- _TASK PROMPT_:
Report every line from the following entries that contains the string "shoe".

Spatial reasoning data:
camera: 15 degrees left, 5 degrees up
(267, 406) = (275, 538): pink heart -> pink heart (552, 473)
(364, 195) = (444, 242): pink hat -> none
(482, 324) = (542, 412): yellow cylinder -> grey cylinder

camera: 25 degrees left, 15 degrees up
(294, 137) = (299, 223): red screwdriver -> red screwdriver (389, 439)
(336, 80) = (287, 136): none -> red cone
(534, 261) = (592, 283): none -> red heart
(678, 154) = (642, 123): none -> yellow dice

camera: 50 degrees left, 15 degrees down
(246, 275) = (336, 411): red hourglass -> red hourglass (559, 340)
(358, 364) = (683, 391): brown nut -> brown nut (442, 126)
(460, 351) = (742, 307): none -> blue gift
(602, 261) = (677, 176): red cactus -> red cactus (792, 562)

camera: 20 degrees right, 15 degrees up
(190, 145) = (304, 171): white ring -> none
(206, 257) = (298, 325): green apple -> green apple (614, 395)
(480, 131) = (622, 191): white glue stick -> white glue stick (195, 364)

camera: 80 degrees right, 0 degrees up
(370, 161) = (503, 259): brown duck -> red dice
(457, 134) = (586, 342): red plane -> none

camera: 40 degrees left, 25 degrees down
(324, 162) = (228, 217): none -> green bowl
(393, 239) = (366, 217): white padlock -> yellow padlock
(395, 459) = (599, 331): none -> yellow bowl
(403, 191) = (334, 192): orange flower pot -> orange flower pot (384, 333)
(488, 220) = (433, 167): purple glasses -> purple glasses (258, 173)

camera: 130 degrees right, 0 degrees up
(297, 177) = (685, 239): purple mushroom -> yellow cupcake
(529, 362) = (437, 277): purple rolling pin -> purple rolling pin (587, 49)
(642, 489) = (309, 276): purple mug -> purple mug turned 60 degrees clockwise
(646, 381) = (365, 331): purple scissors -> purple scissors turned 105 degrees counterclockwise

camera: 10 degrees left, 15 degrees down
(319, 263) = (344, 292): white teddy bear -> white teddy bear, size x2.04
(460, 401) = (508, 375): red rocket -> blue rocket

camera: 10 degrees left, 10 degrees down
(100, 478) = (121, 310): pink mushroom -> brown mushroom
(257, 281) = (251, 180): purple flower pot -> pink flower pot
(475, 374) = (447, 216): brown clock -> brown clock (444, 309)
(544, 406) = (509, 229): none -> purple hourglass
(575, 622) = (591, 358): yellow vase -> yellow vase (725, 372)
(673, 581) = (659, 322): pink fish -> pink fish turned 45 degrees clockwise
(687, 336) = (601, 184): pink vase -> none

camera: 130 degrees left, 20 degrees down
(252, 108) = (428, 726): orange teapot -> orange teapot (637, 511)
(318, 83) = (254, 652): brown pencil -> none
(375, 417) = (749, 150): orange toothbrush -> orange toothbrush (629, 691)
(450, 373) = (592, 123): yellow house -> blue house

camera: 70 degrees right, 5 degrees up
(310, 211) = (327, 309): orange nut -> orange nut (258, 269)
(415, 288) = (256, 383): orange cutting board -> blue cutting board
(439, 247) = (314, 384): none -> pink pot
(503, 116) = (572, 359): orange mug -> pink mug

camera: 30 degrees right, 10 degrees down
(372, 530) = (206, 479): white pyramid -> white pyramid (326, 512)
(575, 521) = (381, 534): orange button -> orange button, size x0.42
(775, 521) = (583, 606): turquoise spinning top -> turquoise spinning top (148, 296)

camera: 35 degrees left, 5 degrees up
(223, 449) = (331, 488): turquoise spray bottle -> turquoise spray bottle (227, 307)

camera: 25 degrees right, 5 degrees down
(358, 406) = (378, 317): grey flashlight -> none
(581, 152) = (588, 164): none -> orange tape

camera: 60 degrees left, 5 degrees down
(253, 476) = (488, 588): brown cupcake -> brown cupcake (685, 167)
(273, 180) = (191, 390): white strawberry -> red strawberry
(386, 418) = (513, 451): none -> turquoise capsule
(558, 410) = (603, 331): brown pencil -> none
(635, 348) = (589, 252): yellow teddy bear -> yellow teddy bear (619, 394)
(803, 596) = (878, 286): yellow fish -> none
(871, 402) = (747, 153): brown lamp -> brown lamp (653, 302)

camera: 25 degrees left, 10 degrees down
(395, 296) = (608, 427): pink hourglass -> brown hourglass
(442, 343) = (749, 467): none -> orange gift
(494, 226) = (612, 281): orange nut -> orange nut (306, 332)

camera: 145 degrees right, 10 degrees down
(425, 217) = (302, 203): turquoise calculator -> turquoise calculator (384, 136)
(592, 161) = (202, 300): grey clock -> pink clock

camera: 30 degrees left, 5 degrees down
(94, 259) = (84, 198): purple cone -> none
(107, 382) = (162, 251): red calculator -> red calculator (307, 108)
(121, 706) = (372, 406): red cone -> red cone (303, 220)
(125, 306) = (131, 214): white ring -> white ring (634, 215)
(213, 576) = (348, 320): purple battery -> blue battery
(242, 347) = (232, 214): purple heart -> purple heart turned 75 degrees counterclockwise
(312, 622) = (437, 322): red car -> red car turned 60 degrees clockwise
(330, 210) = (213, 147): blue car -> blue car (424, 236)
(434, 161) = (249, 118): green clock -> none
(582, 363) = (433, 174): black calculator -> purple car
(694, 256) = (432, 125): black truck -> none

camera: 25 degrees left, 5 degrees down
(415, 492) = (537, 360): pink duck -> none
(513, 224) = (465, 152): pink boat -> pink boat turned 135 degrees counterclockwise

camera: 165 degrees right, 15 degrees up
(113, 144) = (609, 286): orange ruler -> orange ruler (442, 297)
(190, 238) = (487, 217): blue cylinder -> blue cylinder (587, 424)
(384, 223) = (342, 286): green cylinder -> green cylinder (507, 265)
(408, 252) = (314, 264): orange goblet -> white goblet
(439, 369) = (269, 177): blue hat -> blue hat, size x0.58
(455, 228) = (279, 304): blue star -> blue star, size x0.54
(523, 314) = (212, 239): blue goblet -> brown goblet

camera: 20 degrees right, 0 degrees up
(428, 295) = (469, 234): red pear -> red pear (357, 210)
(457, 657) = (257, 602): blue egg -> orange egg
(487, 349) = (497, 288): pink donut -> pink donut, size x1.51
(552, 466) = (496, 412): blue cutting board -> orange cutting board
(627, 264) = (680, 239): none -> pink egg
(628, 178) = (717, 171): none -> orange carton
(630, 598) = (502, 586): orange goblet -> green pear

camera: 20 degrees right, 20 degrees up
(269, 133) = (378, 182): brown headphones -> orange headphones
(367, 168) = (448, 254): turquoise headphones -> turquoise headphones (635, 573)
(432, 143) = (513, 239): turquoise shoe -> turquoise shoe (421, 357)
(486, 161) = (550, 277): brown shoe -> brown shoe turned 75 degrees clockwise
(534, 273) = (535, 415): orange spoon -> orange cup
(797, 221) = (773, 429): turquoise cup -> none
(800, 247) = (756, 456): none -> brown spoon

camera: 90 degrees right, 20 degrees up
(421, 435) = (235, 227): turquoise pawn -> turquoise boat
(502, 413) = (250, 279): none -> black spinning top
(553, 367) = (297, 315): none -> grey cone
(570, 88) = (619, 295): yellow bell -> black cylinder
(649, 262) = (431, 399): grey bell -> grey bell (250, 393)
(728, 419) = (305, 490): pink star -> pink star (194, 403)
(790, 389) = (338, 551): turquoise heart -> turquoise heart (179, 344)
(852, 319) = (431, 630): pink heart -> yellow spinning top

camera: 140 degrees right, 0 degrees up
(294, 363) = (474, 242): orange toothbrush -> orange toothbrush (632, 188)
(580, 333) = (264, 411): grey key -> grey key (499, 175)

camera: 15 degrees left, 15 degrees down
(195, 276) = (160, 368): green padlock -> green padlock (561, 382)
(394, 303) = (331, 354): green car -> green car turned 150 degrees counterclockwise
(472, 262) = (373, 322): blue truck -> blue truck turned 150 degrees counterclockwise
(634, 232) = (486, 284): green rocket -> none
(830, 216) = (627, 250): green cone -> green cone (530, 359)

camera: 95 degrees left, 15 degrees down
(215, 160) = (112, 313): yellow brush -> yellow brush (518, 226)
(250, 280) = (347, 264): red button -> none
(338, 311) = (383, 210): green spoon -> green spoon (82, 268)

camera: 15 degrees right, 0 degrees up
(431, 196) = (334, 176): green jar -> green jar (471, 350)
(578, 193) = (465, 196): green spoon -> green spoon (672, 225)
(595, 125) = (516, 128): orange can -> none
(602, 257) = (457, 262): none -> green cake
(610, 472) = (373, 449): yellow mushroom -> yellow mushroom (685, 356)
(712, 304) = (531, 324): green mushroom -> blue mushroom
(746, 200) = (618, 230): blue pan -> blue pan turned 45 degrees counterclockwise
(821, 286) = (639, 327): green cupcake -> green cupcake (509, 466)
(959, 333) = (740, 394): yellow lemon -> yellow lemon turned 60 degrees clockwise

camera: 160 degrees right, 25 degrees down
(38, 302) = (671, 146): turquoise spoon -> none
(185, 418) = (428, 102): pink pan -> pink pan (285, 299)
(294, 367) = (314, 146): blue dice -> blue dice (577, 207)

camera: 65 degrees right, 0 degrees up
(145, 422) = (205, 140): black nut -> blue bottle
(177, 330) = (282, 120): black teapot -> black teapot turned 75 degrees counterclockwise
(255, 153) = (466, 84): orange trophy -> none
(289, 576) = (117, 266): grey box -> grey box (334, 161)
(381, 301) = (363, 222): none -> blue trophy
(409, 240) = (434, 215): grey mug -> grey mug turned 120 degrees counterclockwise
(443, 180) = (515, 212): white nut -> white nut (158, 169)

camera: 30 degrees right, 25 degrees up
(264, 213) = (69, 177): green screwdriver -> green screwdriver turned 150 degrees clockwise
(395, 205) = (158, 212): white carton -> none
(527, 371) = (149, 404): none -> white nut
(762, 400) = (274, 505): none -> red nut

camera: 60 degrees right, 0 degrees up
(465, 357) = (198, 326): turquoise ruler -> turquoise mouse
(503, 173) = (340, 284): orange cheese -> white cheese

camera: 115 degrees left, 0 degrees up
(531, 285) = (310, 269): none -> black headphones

- _ANSWER FOR THIS EXERCISE_:
(432, 143) = (513, 239): turquoise shoe -> turquoise shoe (421, 357)
(486, 161) = (550, 277): brown shoe -> brown shoe turned 75 degrees clockwise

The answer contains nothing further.